= Task description =
If a line in the records below holds the word "RESET", copy it.

= Information =

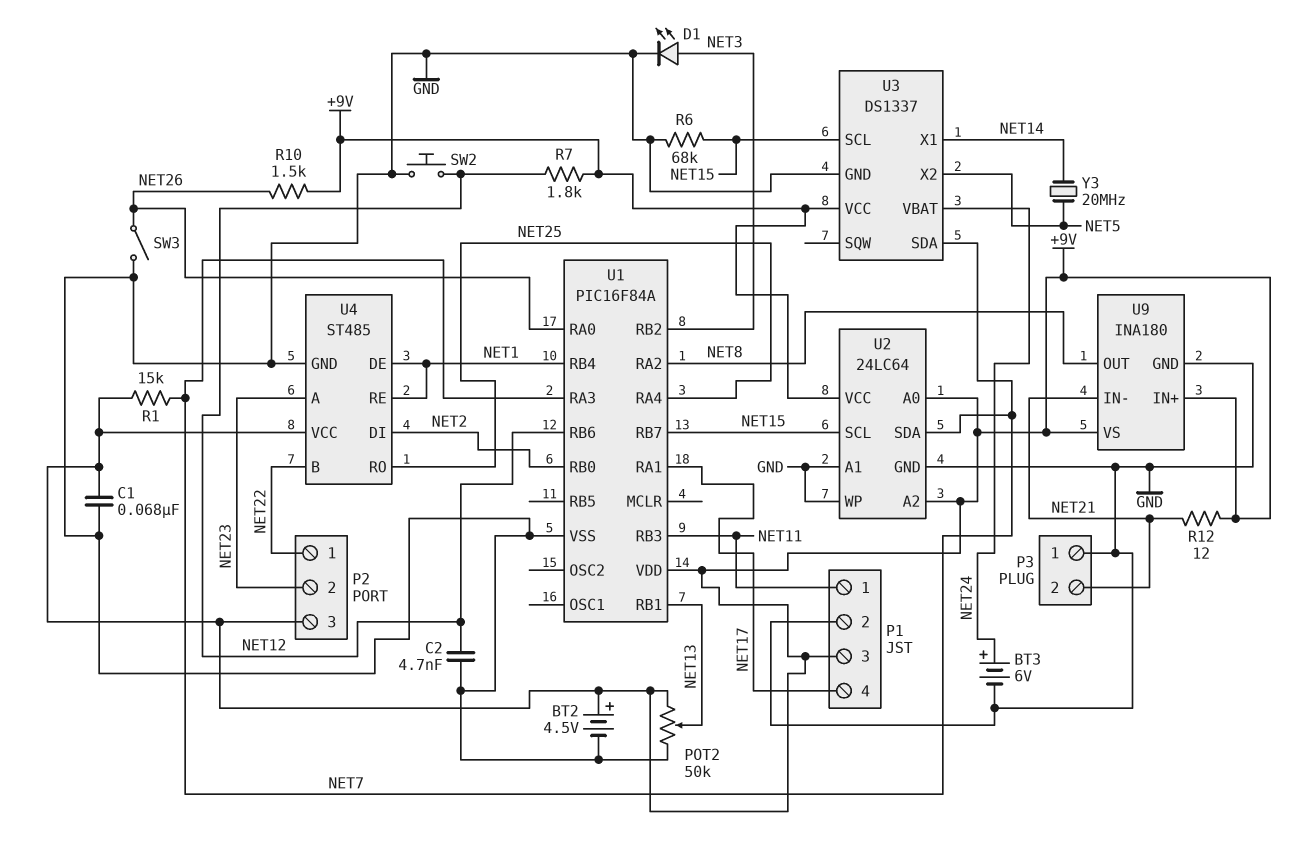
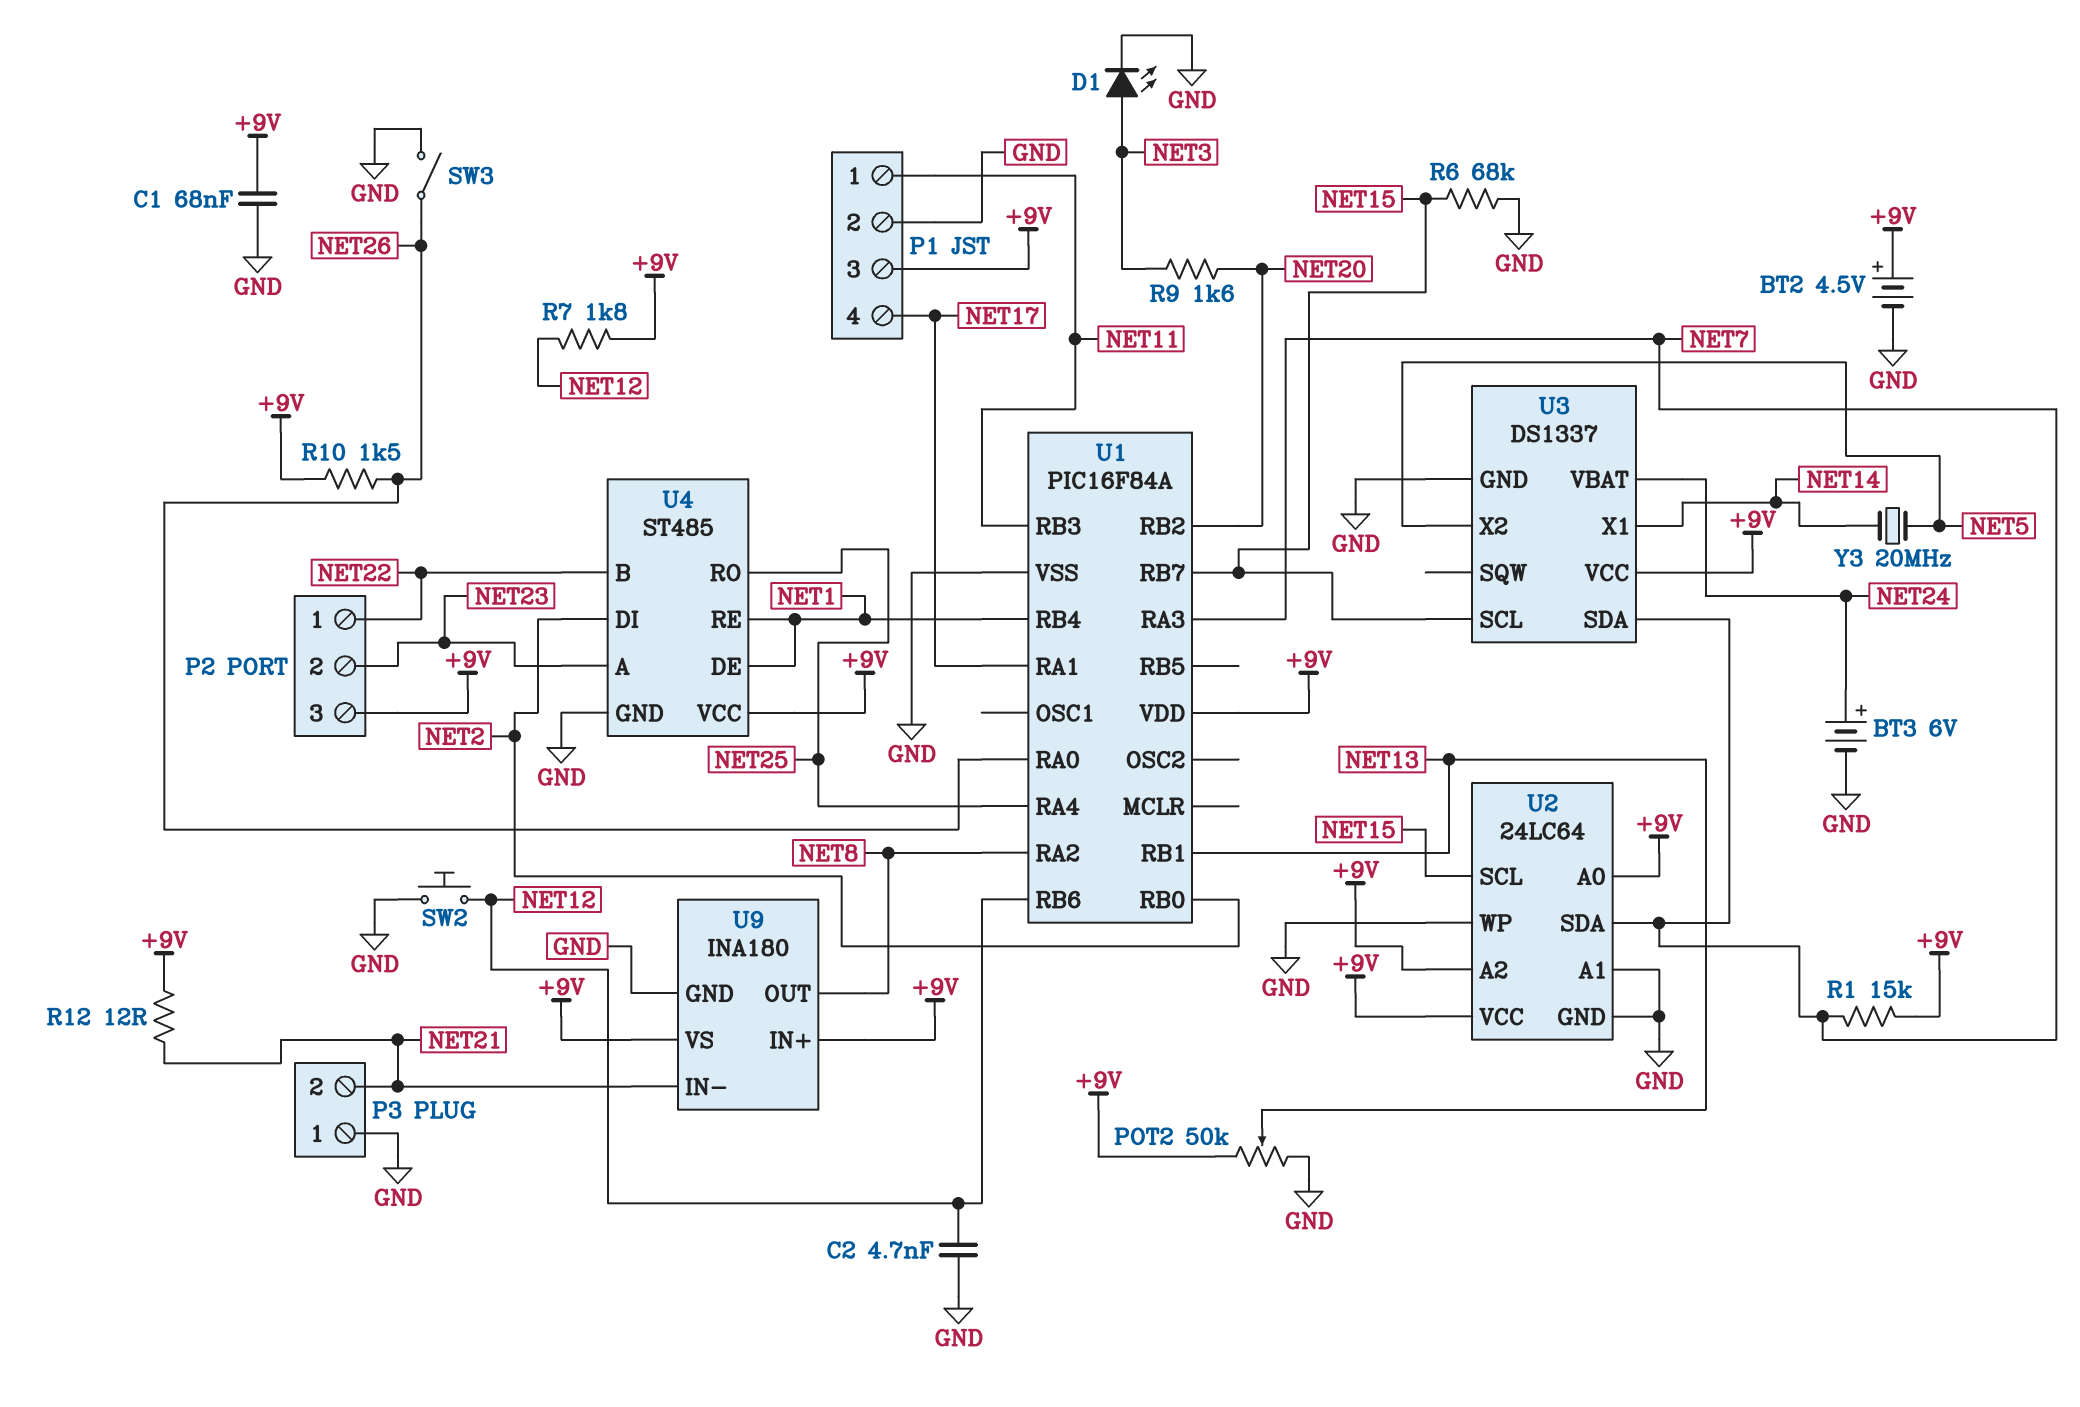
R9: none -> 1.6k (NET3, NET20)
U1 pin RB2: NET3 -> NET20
--
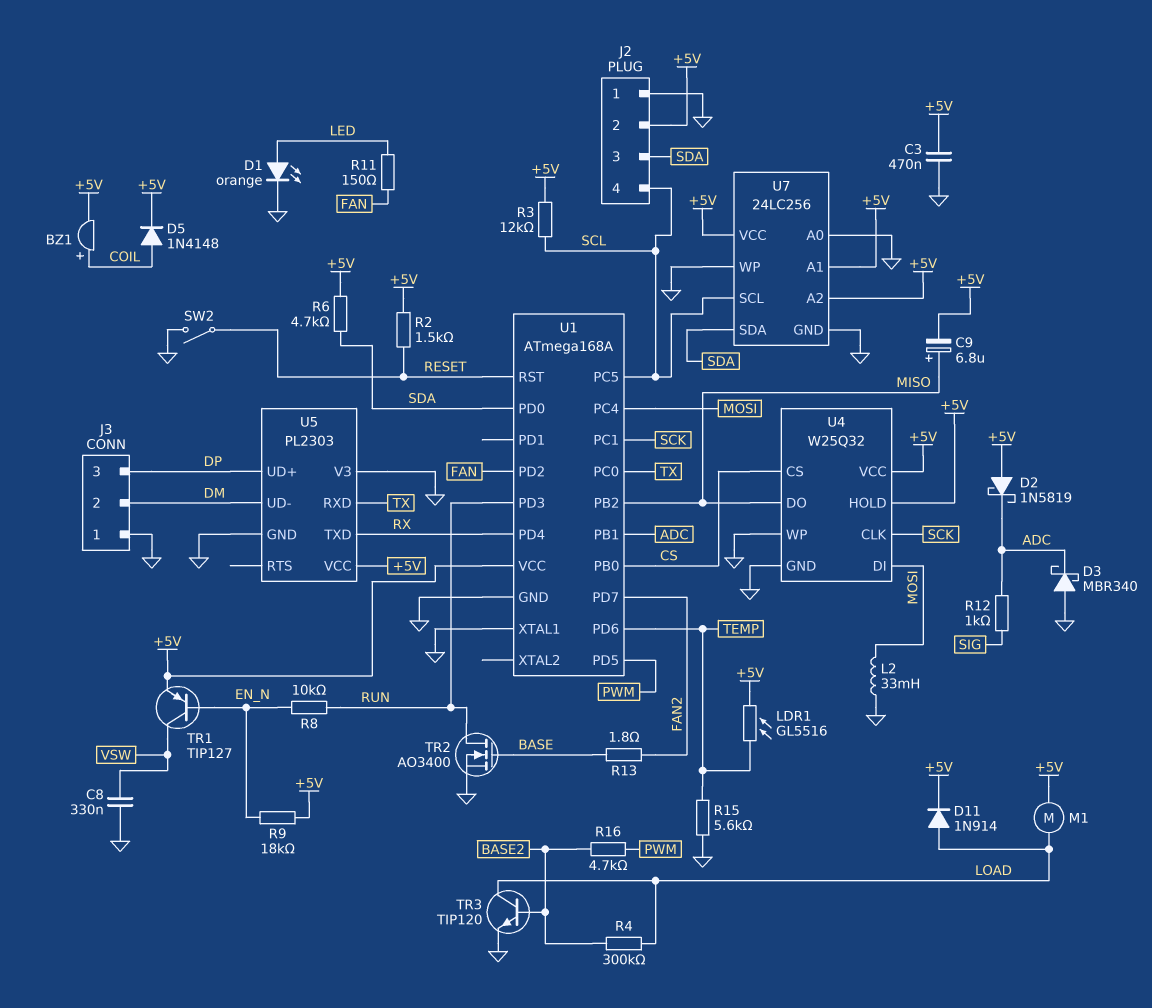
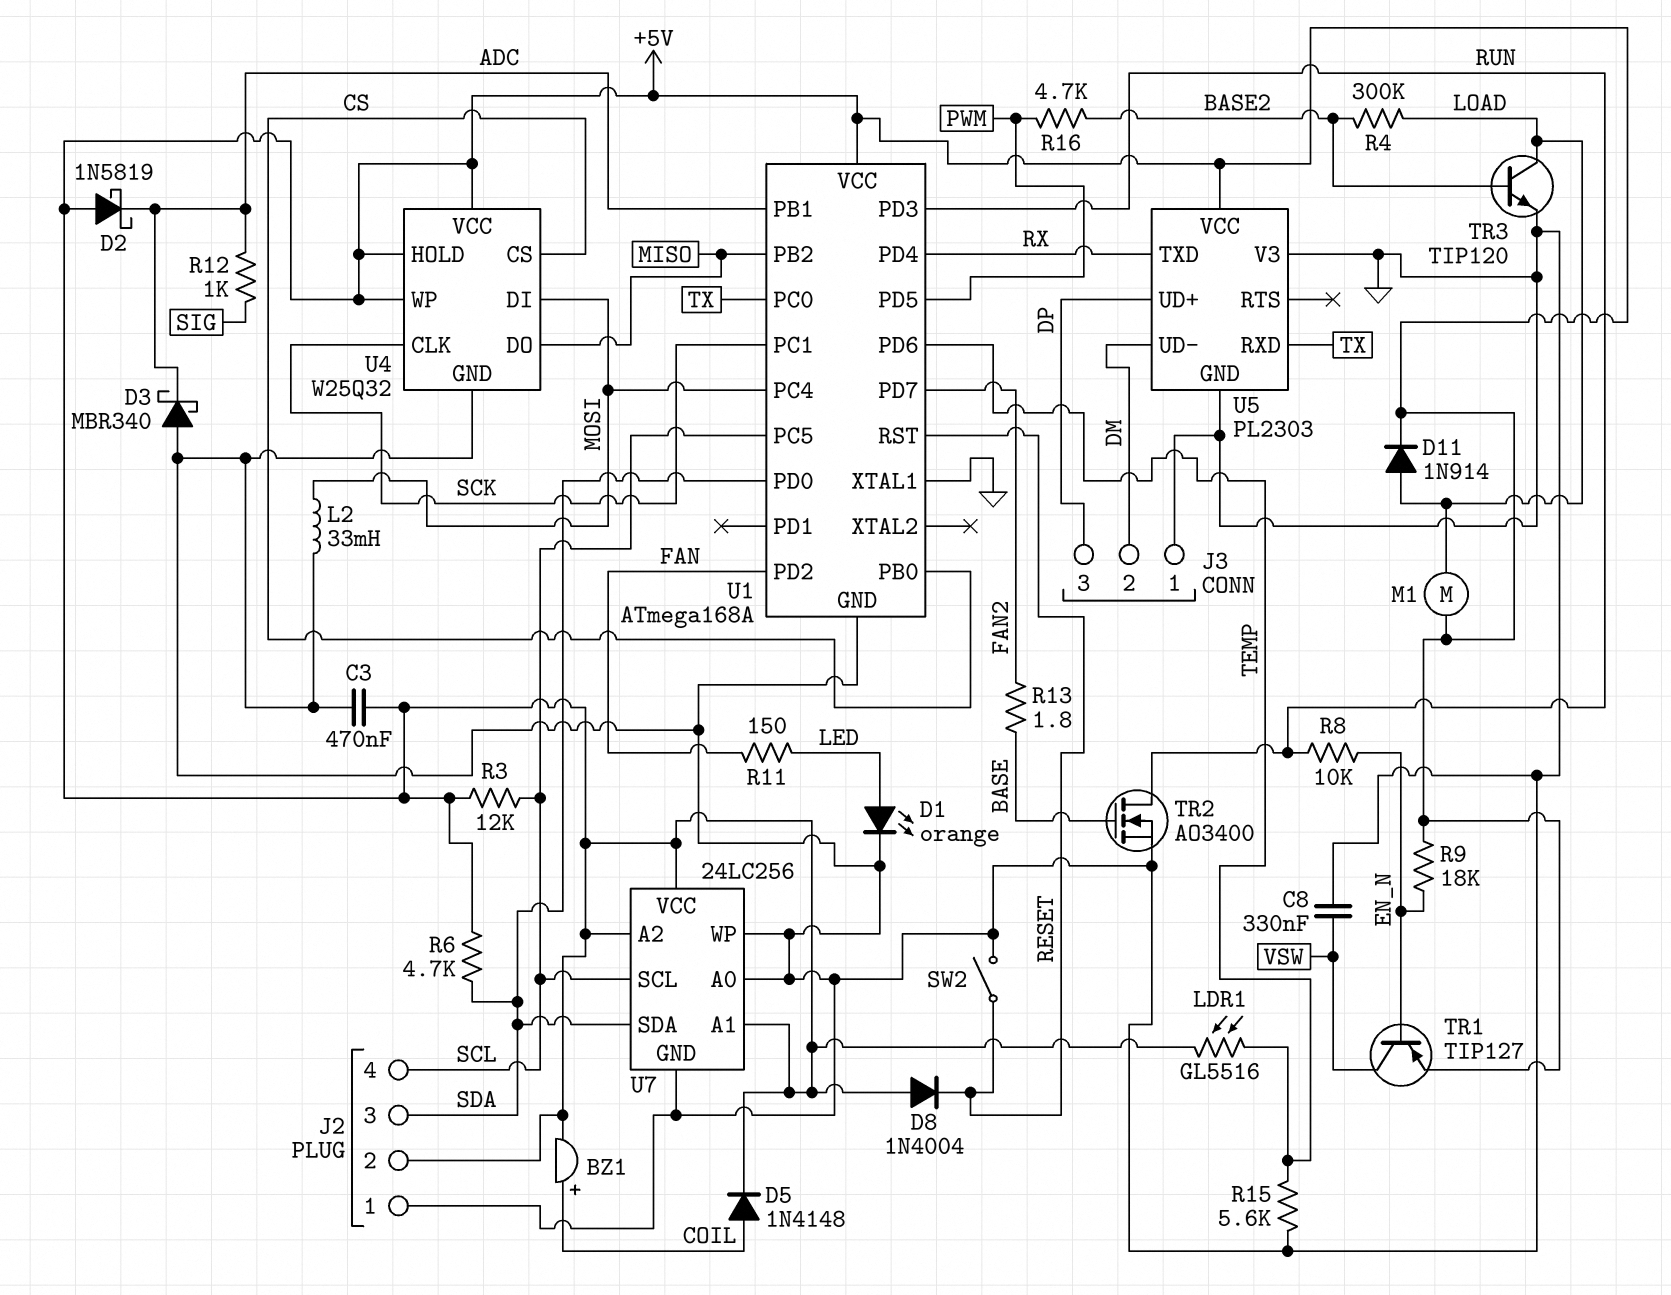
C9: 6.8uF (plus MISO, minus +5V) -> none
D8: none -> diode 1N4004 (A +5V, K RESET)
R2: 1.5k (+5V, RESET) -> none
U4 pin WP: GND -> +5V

= Your solution =
D8: none -> diode 1N4004 (A +5V, K RESET)
R2: 1.5k (+5V, RESET) -> none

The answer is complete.